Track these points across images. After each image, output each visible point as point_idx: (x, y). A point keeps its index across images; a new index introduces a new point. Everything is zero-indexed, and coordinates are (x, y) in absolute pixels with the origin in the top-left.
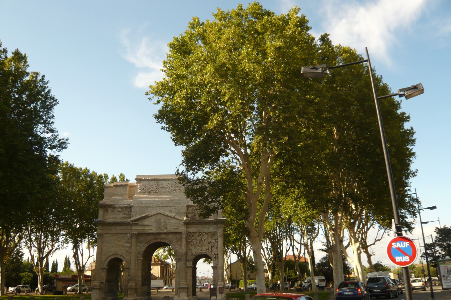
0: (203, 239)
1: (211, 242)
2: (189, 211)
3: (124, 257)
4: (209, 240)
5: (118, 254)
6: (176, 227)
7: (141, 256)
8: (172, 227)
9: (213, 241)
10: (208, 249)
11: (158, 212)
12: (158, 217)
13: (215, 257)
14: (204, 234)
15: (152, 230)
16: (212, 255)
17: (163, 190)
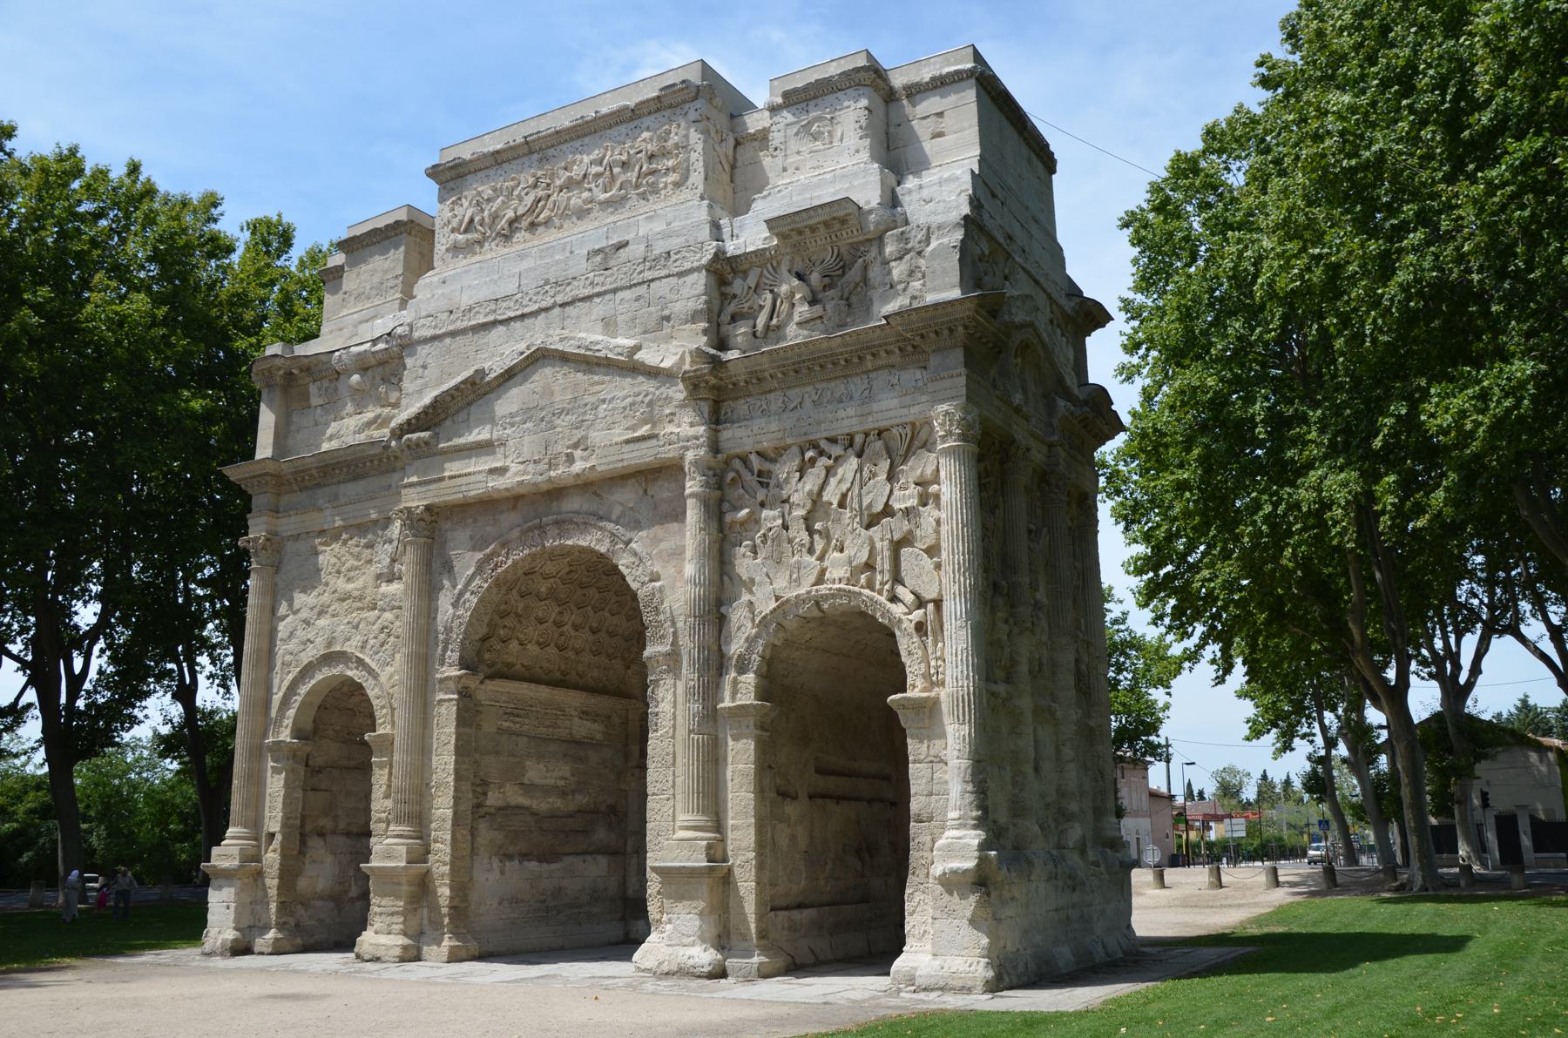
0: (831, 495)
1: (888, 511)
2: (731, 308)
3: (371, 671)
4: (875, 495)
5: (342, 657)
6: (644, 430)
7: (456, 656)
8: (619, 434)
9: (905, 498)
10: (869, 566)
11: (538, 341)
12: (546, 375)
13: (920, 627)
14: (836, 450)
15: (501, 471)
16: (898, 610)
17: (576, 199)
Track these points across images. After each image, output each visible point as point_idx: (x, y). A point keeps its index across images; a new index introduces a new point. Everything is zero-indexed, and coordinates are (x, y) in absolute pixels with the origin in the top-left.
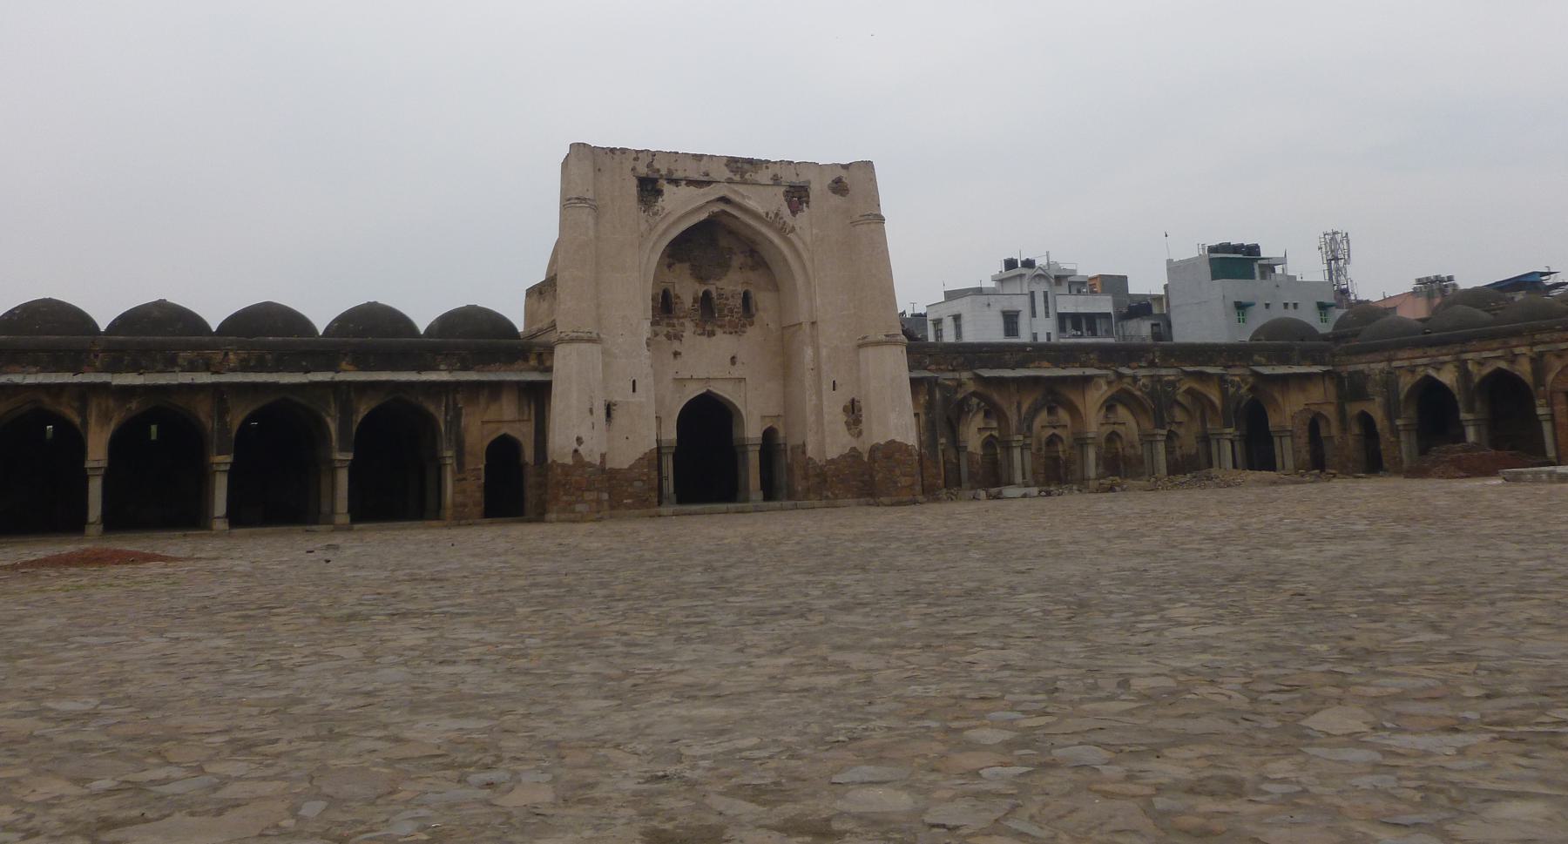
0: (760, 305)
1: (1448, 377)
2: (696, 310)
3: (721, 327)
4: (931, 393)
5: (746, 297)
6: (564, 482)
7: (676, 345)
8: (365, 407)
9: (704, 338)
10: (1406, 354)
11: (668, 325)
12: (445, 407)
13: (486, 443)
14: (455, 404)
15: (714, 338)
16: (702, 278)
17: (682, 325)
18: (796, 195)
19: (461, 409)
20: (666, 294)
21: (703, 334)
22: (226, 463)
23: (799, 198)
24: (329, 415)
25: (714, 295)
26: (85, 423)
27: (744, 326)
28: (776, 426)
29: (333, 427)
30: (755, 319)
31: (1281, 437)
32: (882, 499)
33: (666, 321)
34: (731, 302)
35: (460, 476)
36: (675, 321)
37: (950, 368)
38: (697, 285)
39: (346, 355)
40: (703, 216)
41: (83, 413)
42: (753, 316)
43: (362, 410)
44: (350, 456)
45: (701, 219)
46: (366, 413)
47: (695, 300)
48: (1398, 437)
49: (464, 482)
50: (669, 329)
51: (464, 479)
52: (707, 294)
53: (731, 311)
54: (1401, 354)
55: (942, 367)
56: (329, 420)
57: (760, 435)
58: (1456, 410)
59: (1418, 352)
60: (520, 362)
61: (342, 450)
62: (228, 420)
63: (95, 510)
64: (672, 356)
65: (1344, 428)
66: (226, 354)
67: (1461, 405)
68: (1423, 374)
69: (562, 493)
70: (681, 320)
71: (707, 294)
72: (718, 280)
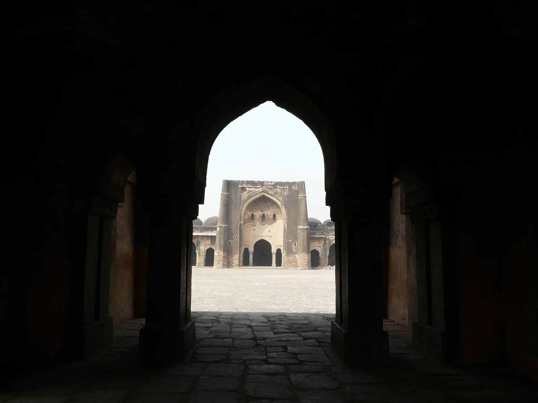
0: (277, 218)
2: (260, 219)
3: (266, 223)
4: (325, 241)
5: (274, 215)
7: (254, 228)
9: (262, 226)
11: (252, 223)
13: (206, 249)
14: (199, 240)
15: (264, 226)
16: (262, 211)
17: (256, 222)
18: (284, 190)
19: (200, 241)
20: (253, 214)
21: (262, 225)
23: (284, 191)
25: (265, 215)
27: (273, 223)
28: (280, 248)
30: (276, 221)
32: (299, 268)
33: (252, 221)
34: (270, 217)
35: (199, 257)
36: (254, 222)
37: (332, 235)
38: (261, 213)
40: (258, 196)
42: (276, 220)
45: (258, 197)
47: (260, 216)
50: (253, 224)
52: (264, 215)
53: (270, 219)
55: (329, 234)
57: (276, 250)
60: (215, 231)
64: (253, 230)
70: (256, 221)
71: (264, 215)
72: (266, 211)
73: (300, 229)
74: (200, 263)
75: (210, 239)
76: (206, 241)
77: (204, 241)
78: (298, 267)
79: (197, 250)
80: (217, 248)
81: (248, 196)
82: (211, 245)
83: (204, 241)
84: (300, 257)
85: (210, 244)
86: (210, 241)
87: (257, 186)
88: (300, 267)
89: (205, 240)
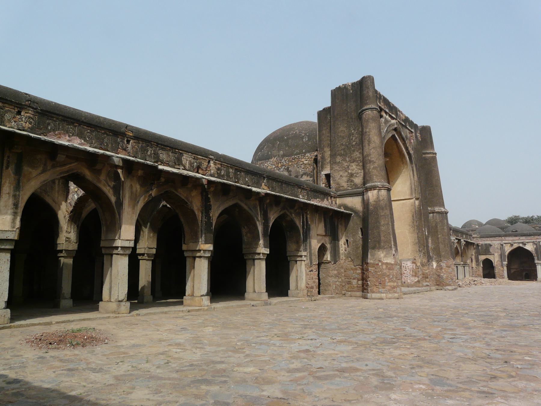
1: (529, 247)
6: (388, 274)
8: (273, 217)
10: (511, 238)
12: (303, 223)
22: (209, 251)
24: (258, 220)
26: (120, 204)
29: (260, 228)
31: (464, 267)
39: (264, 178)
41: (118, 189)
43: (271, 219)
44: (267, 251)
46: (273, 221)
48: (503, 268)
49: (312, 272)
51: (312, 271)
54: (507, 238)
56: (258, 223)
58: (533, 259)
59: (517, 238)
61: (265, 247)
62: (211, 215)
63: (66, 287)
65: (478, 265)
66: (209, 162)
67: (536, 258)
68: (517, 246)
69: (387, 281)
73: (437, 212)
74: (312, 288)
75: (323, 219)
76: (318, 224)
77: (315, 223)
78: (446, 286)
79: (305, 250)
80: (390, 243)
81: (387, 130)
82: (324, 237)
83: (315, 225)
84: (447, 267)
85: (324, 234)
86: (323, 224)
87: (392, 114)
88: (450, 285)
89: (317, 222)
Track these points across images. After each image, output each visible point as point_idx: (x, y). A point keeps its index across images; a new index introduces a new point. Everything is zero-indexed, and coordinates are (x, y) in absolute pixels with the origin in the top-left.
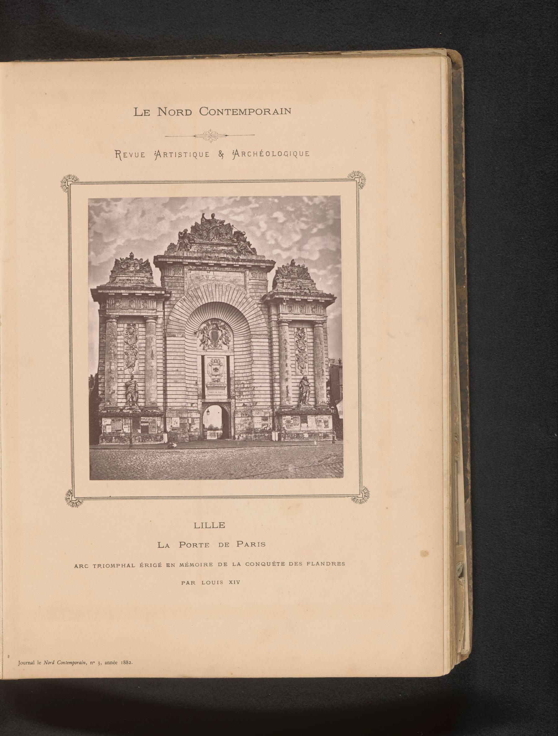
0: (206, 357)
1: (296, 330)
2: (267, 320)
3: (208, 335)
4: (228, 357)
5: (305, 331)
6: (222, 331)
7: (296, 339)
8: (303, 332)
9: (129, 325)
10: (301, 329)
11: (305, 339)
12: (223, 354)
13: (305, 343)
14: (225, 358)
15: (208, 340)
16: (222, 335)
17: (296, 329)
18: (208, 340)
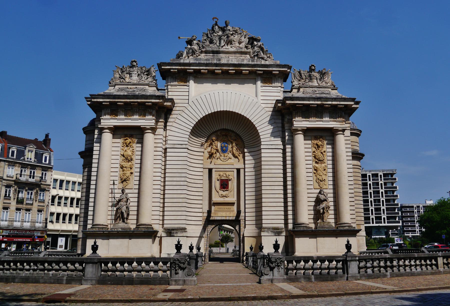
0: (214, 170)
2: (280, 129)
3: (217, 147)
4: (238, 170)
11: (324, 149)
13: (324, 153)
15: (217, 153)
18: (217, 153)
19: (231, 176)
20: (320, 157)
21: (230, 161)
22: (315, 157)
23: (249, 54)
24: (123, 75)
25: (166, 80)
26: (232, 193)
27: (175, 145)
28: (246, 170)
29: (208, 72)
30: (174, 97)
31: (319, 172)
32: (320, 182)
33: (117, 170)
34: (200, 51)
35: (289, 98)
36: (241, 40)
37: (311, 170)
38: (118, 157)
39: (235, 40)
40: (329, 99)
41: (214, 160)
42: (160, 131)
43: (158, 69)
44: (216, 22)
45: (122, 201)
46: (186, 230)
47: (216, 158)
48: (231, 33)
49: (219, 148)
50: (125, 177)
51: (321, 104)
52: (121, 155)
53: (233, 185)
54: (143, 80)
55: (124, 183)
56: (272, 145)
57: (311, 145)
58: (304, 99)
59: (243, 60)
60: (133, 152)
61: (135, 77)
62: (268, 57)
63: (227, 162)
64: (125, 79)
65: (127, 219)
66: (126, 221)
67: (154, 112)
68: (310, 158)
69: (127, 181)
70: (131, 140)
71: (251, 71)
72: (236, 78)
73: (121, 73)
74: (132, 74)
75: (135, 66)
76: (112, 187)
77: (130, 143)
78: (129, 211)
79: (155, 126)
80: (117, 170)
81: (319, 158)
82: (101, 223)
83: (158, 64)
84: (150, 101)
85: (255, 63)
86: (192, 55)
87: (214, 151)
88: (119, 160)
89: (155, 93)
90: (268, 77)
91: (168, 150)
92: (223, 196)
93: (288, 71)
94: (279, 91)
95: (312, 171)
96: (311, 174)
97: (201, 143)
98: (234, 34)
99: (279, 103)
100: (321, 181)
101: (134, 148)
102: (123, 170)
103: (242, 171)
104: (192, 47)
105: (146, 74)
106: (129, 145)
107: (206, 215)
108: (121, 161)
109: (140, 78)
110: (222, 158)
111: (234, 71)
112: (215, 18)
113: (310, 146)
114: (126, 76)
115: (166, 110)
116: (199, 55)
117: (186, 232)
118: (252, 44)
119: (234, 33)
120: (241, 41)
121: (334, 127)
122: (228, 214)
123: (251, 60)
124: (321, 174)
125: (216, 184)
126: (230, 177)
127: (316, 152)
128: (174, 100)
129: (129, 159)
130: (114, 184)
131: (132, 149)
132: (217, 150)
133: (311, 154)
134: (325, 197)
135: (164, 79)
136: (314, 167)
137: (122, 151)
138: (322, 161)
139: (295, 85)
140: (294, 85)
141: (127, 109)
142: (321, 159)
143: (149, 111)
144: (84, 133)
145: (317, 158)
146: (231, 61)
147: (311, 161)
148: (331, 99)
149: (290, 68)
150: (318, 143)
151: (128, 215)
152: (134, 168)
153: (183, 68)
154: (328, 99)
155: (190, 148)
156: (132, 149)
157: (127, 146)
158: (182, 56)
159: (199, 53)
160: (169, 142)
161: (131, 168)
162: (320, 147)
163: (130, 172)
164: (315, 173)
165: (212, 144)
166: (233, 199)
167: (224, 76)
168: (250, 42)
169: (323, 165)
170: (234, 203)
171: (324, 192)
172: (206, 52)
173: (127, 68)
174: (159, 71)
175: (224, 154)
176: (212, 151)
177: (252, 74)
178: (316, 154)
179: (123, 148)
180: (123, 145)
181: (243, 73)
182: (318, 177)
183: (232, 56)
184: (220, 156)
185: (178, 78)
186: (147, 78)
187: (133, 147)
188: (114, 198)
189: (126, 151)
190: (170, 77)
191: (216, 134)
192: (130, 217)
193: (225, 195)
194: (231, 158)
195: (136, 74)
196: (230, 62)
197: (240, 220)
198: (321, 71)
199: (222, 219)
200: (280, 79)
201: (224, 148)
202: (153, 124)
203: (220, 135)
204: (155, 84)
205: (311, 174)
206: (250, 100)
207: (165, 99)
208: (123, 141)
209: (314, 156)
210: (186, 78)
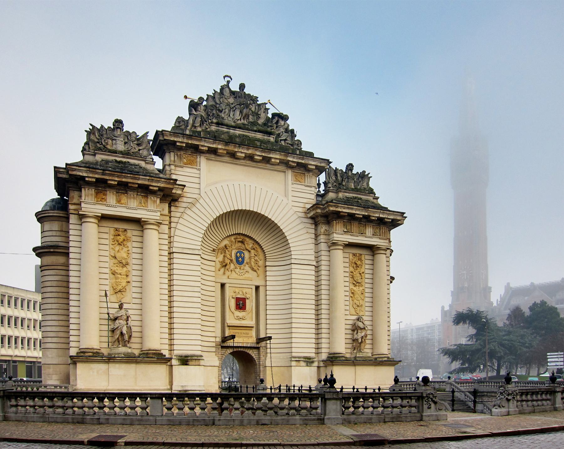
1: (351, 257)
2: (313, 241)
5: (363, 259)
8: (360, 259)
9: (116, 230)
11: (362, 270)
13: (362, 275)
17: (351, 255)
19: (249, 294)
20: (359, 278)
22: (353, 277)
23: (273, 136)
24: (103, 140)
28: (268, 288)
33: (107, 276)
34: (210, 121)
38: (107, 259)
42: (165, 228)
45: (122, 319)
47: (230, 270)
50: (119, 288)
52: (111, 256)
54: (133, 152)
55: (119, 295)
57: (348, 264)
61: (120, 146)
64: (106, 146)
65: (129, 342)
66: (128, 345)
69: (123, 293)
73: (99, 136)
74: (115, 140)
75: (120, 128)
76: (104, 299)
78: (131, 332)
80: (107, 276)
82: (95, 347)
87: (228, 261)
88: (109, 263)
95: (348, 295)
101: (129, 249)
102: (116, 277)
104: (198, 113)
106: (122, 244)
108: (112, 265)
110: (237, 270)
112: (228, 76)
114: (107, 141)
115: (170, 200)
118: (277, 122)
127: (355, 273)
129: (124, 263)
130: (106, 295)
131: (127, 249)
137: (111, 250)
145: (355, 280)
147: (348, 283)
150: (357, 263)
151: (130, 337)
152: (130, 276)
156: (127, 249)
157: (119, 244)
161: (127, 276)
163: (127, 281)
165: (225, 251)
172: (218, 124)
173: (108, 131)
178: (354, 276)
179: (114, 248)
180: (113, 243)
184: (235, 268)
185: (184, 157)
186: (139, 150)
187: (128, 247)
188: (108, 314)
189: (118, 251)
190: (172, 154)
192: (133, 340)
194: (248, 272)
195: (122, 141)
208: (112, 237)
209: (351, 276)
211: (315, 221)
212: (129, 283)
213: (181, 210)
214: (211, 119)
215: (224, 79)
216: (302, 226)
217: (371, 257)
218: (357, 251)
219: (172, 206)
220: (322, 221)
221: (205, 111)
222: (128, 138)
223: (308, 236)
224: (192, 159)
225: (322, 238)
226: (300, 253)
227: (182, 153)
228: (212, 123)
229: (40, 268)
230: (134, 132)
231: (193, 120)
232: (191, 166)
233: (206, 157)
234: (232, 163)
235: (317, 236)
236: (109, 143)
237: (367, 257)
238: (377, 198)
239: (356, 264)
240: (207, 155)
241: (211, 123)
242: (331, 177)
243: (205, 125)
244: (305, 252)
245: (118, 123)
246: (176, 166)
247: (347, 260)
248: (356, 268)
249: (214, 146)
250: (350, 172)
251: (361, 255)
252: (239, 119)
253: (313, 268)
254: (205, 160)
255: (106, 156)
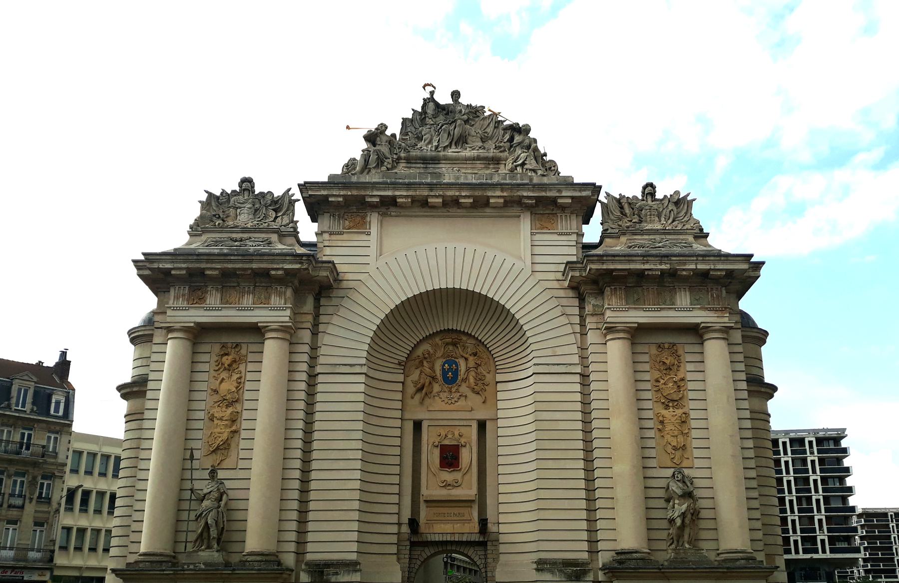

━━━━━━━━

Set task: Copy out every line of the entries unchanged, starting at the line containing "211: (315, 221)" and running down to the line containing "236: (109, 143)", including both of those lines.

The output:
211: (315, 221)
212: (129, 283)
213: (181, 210)
214: (211, 119)
215: (224, 79)
216: (302, 226)
217: (371, 257)
218: (357, 251)
219: (172, 206)
220: (322, 221)
221: (205, 111)
222: (128, 138)
223: (308, 236)
224: (192, 159)
225: (322, 238)
226: (300, 253)
227: (182, 153)
228: (212, 123)
229: (40, 268)
230: (134, 132)
231: (193, 120)
232: (191, 166)
233: (206, 157)
234: (232, 163)
235: (317, 236)
236: (109, 143)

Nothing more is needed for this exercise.